**ABOUT THIS TASK**
Only one stretch of the records below should be repeated. It starts with the line containing "(199, 510) = (56, 352): yellow" and goes on through the line containing "(526, 432) = (316, 329): blue", exactly as written.

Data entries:
= Beginning of Section =
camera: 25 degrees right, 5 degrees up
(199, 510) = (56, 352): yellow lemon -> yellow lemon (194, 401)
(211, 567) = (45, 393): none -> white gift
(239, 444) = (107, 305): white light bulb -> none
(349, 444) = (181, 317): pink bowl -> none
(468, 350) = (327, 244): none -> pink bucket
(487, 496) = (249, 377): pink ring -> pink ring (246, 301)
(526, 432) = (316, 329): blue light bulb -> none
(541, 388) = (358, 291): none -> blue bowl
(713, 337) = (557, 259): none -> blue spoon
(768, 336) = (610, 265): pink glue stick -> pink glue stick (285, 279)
= End of Section =
**SOLUTION BELOW**
(199, 510) = (56, 352): yellow lemon -> yellow lemon (194, 401)
(211, 567) = (45, 393): none -> white gift
(239, 444) = (107, 305): white light bulb -> none
(349, 444) = (181, 317): pink bowl -> none
(468, 350) = (327, 244): none -> pink bucket
(487, 496) = (249, 377): pink ring -> pink ring (246, 301)
(526, 432) = (316, 329): blue light bulb -> none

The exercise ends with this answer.